═══ Stored data

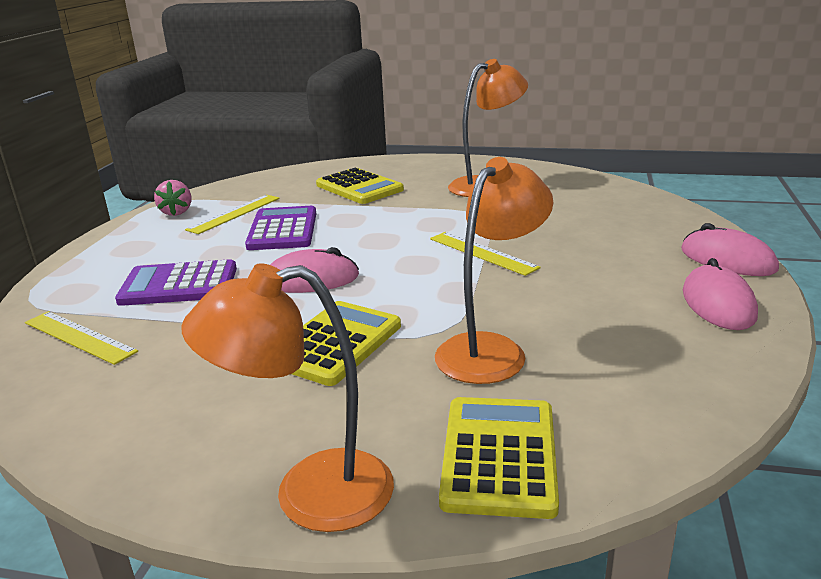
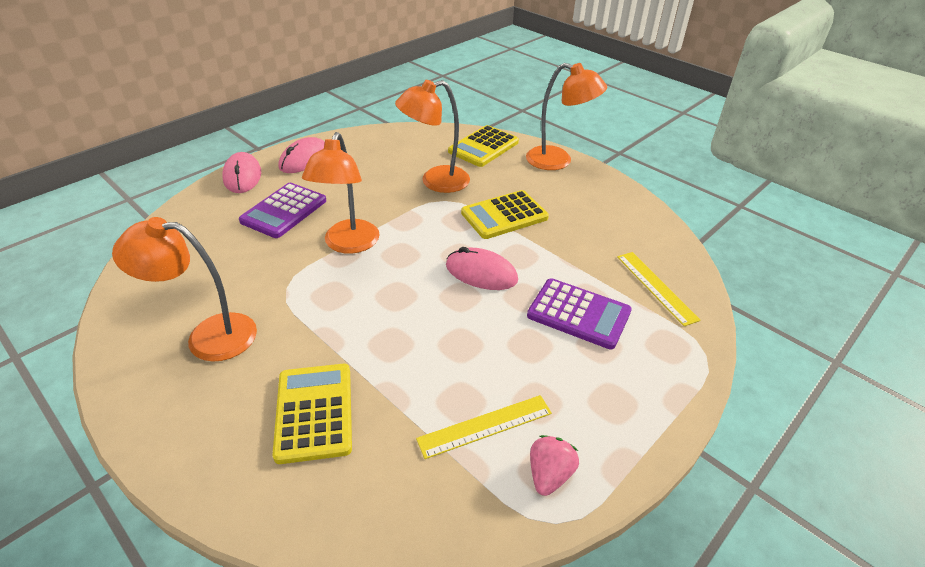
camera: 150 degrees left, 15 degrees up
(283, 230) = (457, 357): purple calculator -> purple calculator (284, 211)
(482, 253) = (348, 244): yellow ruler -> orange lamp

══════

▶ **Exercise goal**
The listing should be transcribed exactly. No picture is to appear in the transcription.

▶ **Solution to the exercise**
camera: 150 degrees left, 15 degrees up
(283, 230) = (457, 357): purple calculator -> purple calculator (284, 211)
(482, 253) = (348, 244): yellow ruler -> orange lamp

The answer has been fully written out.